__The problem__:
The response should consist of every line below, restated exactly, with no pictures.

__Exercise data__:
/---
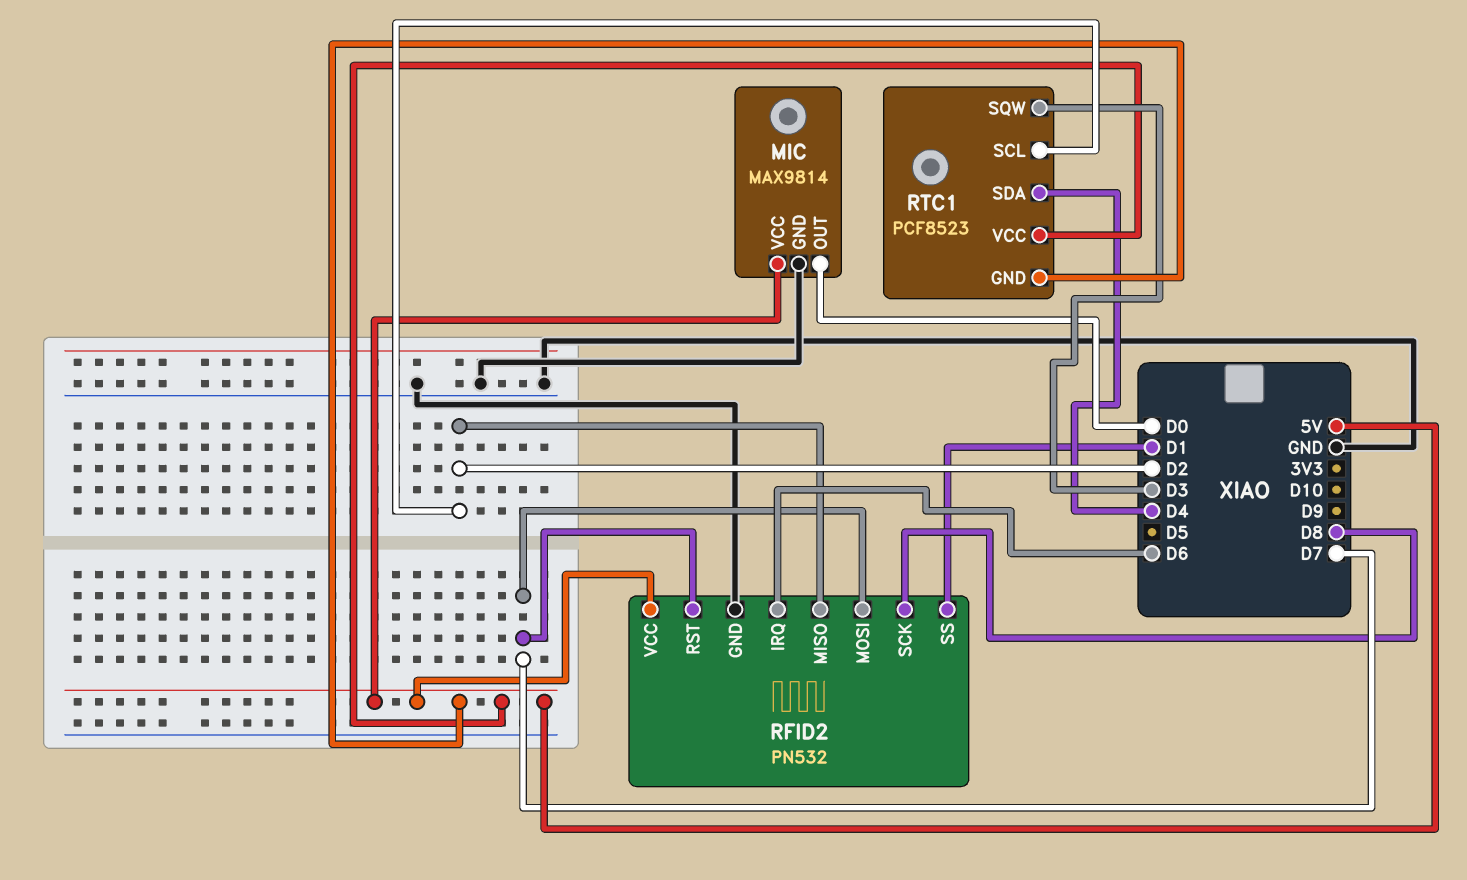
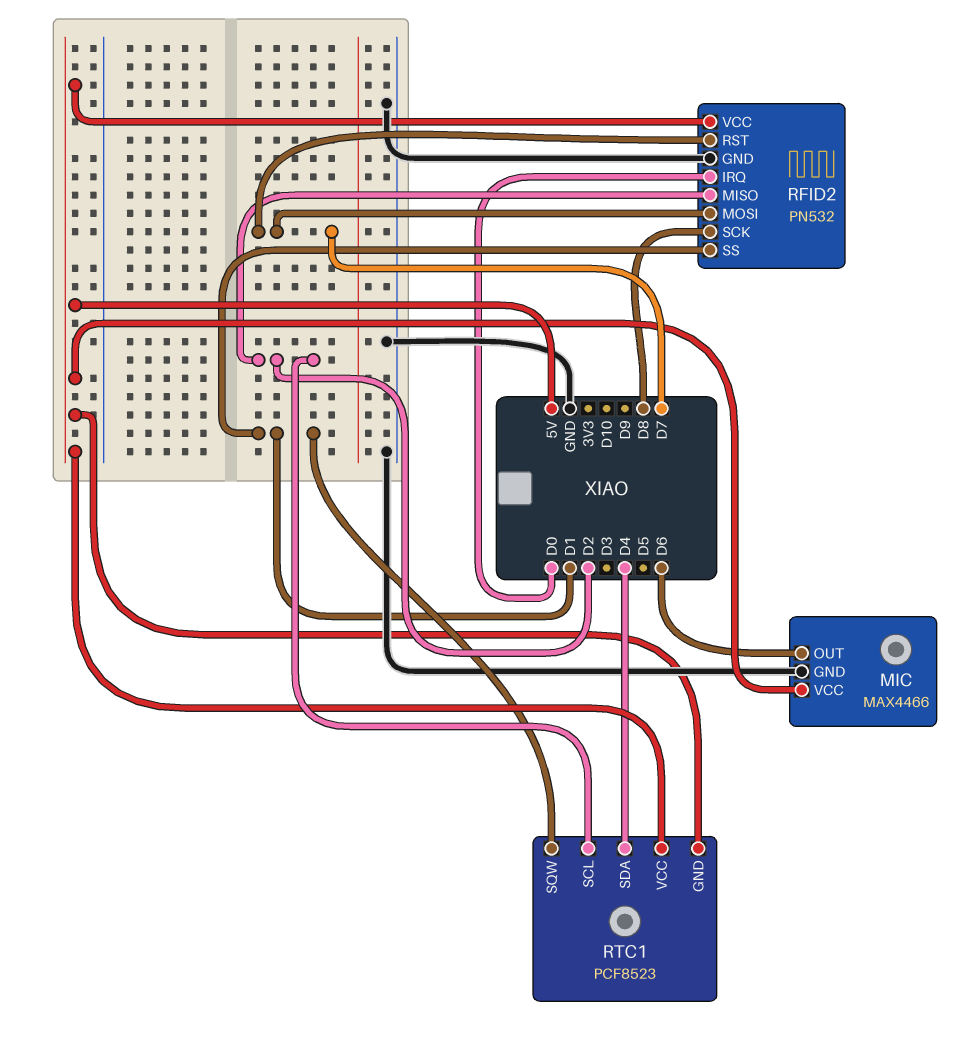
MIC: MAX9814 -> MAX4466
MIC pin OUT: D0 -> D6
RFID2 pin IRQ: D6 -> D0
RTC1 pin SQW: D3 -> D1

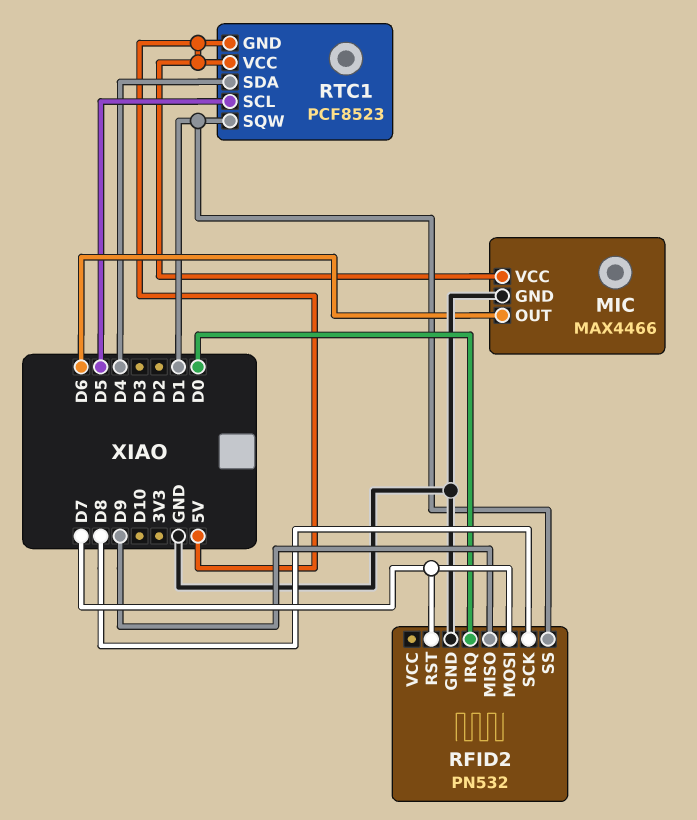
RFID2 pin MISO: D2 -> D9
RFID2 pin VCC: 5V -> none
RTC1 pin SCL: D2 -> D5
\---
__Expected answer__:
MIC: MAX9814 -> MAX4466
MIC pin OUT: D0 -> D6
RFID2 pin IRQ: D6 -> D0
RTC1 pin SQW: D3 -> D1

RFID2 pin MISO: D2 -> D9
RFID2 pin VCC: 5V -> none
RTC1 pin SCL: D2 -> D5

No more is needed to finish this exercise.